BEGIN Supplied data
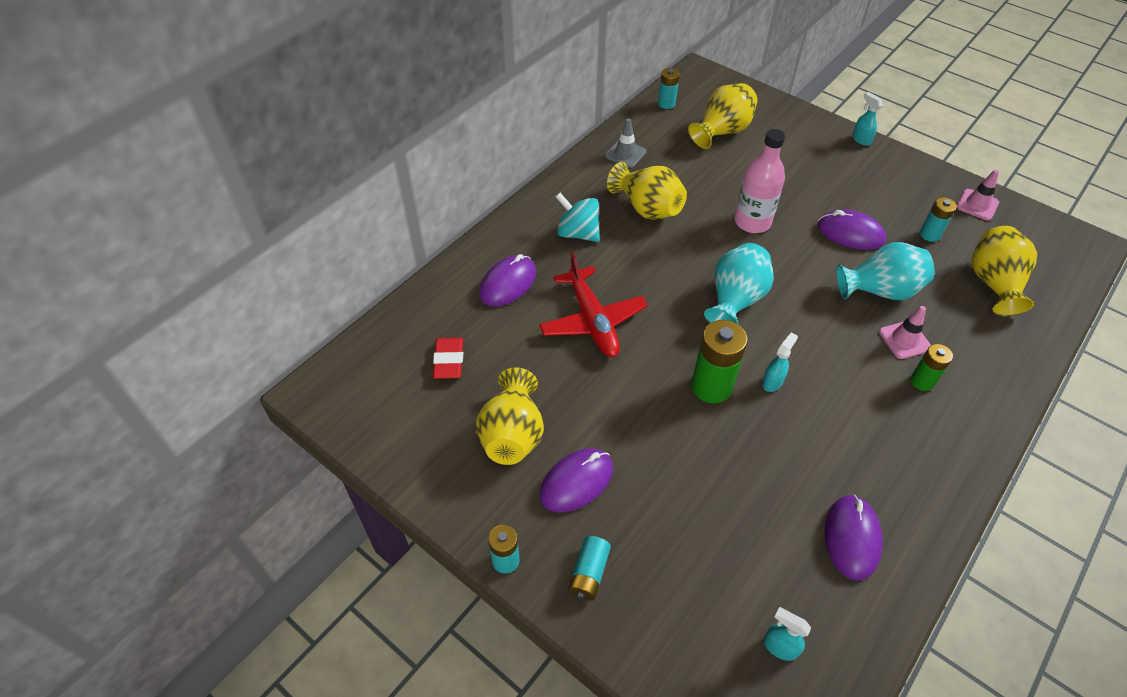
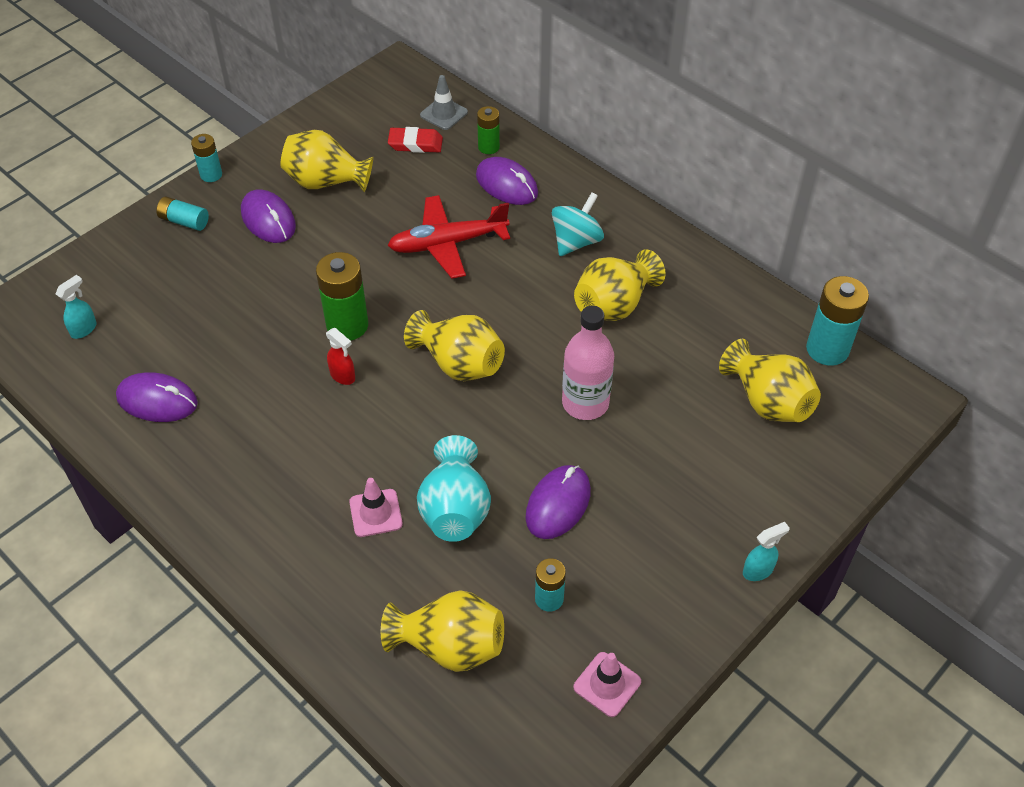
camera: 95 degrees right, 0 degrees up
grey traffic cone [605,118,646,168] -> grey traffic cone moved to [420,75,468,130]
turquoise battery [658,68,680,109] -> turquoise battery [806,276,869,366], size x1.72
turquoise vase [704,243,774,325] -> yellow vase [404,310,505,381]
turquoise spray bottle [762,332,798,392] -> red spray bottle [326,328,355,385]
green battery [911,344,953,391] -> green battery moved to [477,106,500,154]

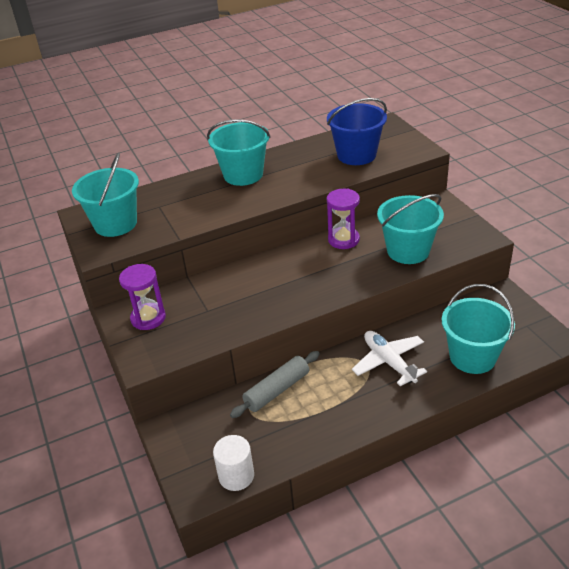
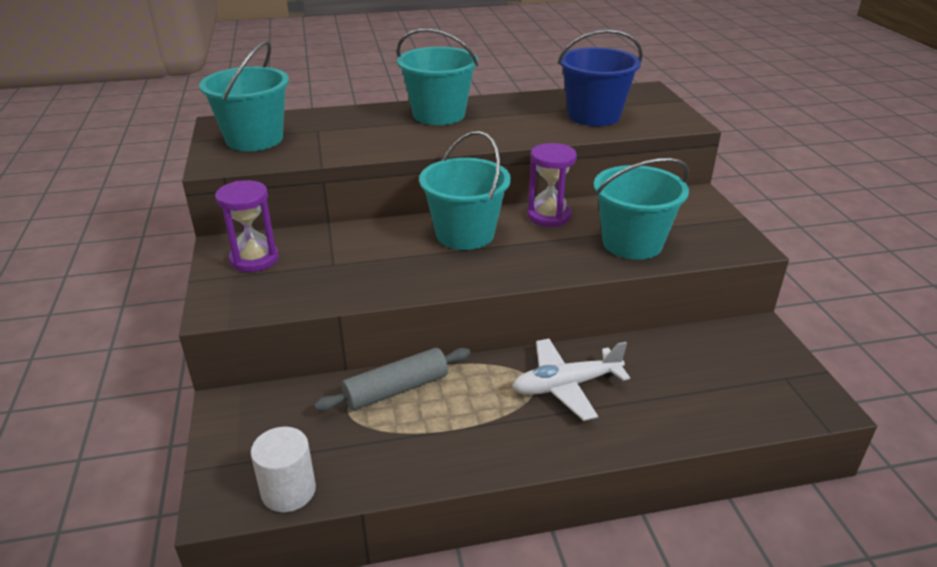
camera: 10 degrees right, 5 degrees down
white plane [352,331,427,386] -> white plane turned 90 degrees counterclockwise [512,339,630,421]
turquoise bucket [442,284,515,374] -> turquoise bucket moved to [419,131,511,250]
END Supplied data
- Your assignment: Give back an exact copy of the material above, omitting the pictures.

- Task output:
camera: 95 degrees right, 0 degrees up
grey traffic cone [605,118,646,168] -> grey traffic cone moved to [420,75,468,130]
turquoise battery [658,68,680,109] -> turquoise battery [806,276,869,366], size x1.72
turquoise vase [704,243,774,325] -> yellow vase [404,310,505,381]
turquoise spray bottle [762,332,798,392] -> red spray bottle [326,328,355,385]
green battery [911,344,953,391] -> green battery moved to [477,106,500,154]

camera: 10 degrees right, 5 degrees down
white plane [352,331,427,386] -> white plane turned 90 degrees counterclockwise [512,339,630,421]
turquoise bucket [442,284,515,374] -> turquoise bucket moved to [419,131,511,250]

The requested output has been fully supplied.